__Exercise details__: Please reproduce the listing word for word. Pictures stay out.

###

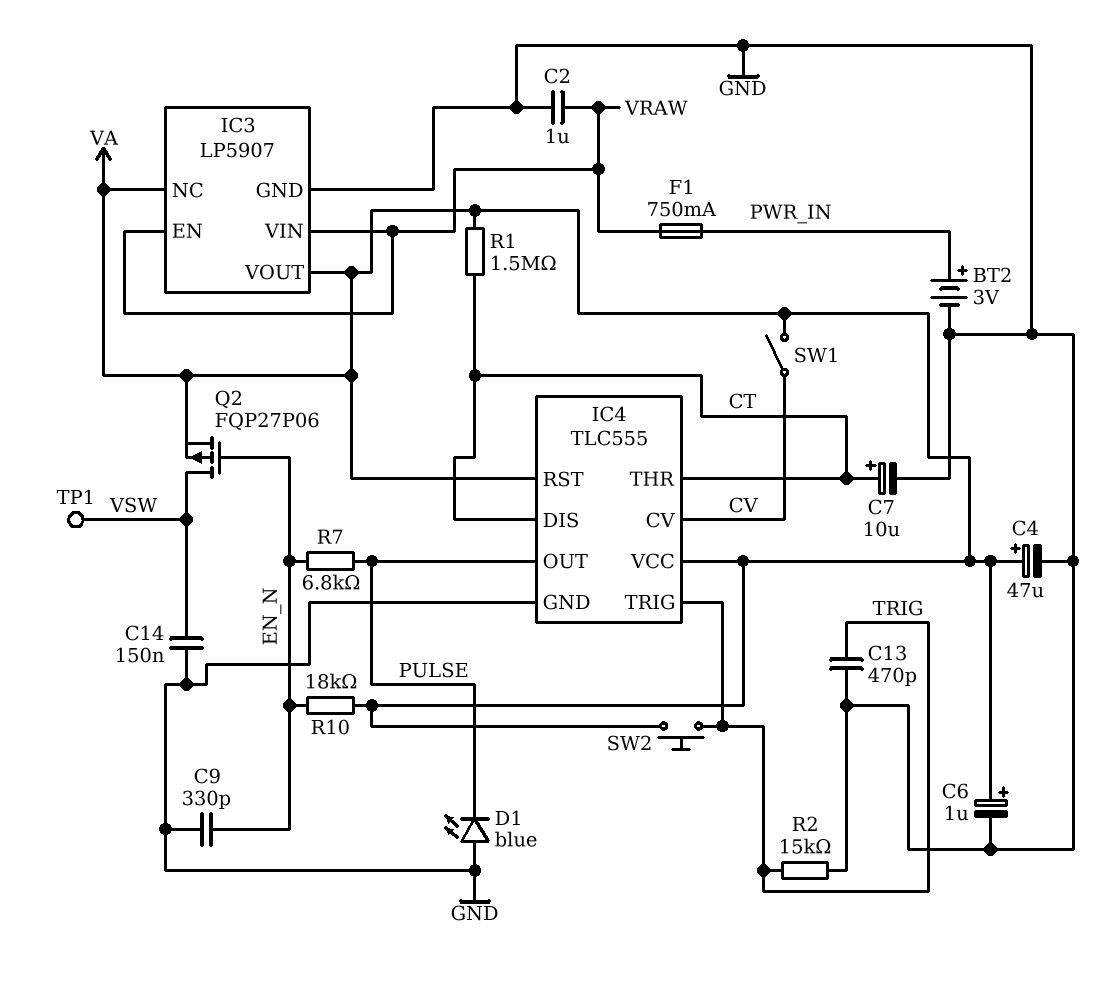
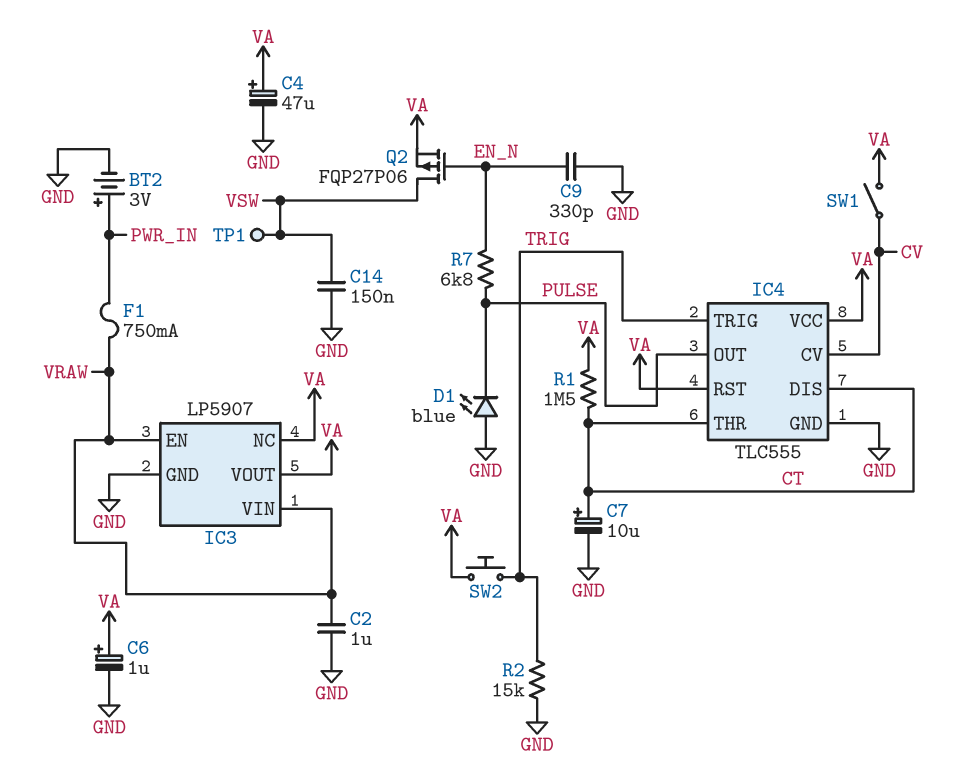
C13: 470pF (GND, TRIG) -> none
R10: 18k (EN_N, VA) -> none

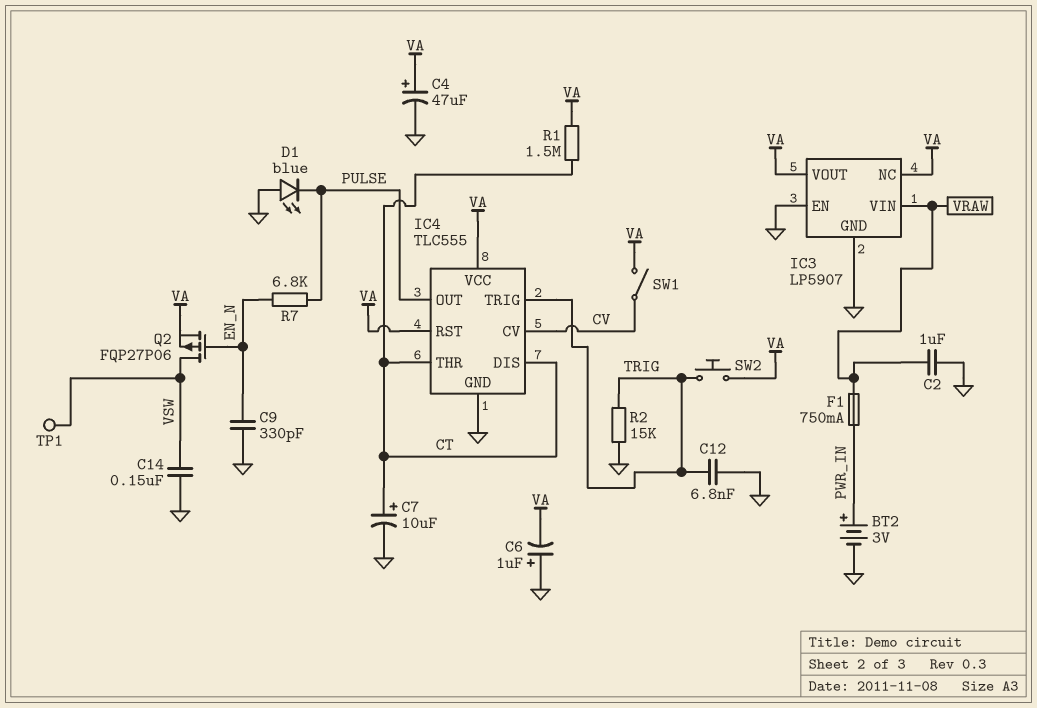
C6: 1uF (plus VA, minus GND) -> 1uF (plus GND, minus VA)
C12: none -> 6.8nF (GND, TRIG)
IC3 pin EN: VRAW -> GND

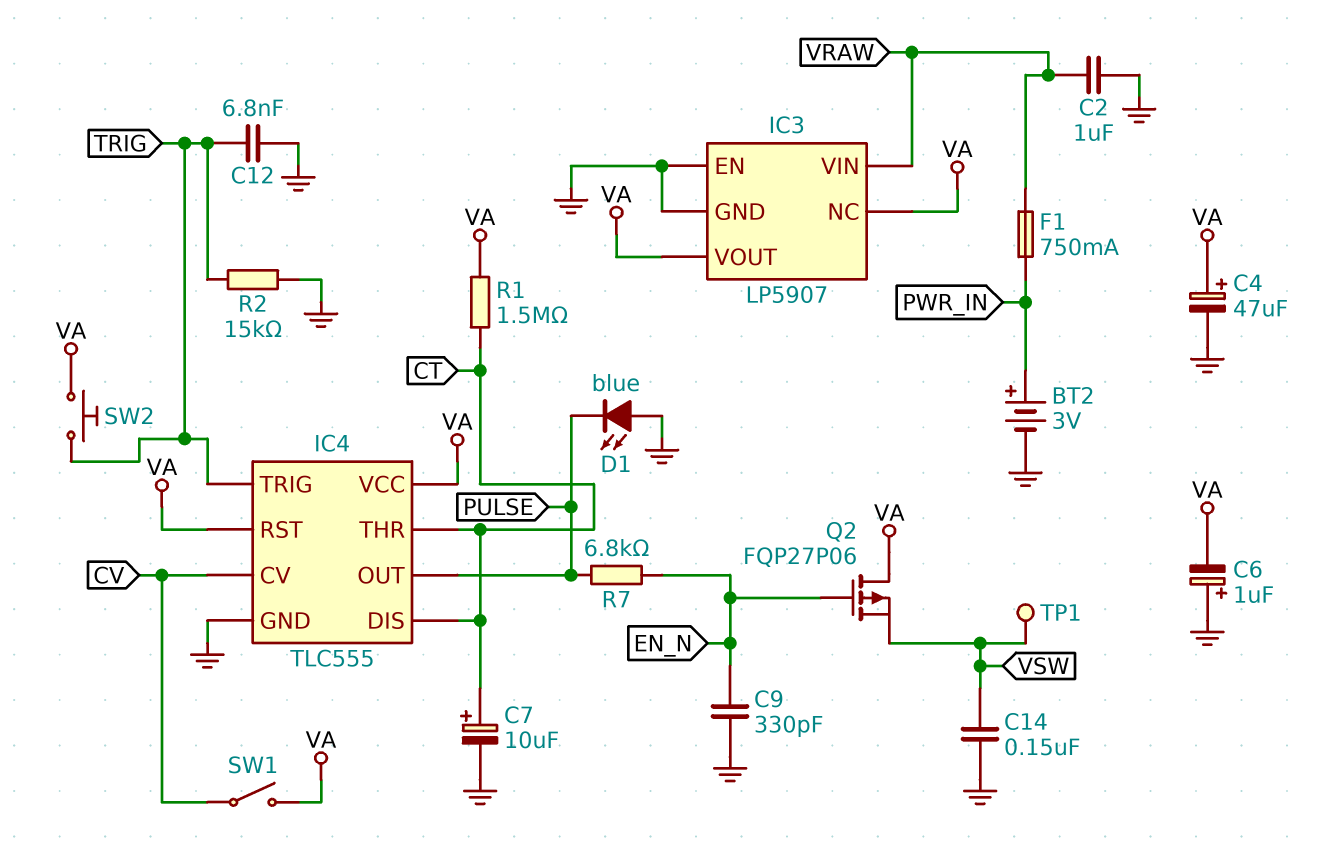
Q2: PMOS FQP27P06 (G EN_N, D VSW, S VA) -> PMOS FQP27P06 (G EN_N, D VA, S VSW)

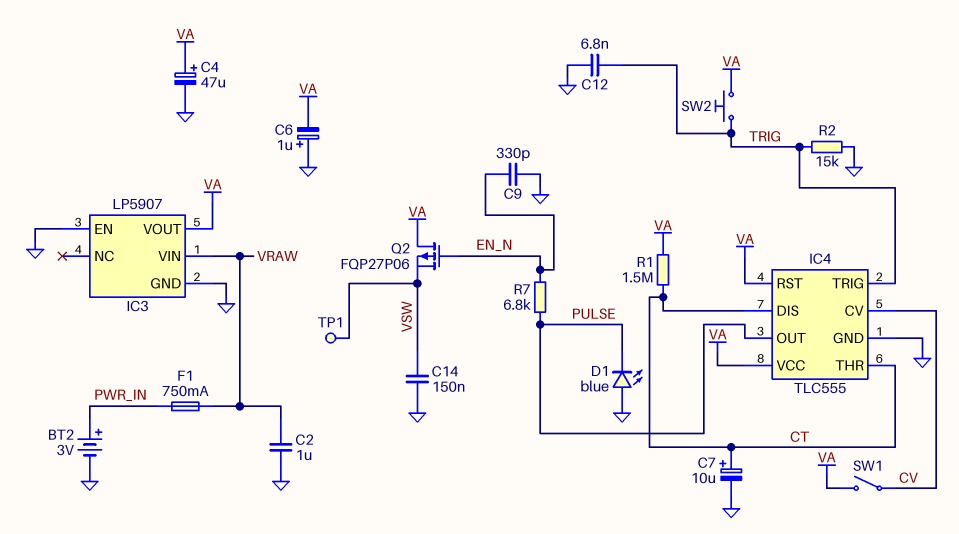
IC3 pin NC: VA -> none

###

__Exercise output__:
C13: 470pF (GND, TRIG) -> none
R10: 18k (EN_N, VA) -> none

C6: 1uF (plus VA, minus GND) -> 1uF (plus GND, minus VA)
C12: none -> 6.8nF (GND, TRIG)
IC3 pin EN: VRAW -> GND

Q2: PMOS FQP27P06 (G EN_N, D VSW, S VA) -> PMOS FQP27P06 (G EN_N, D VA, S VSW)

IC3 pin NC: VA -> none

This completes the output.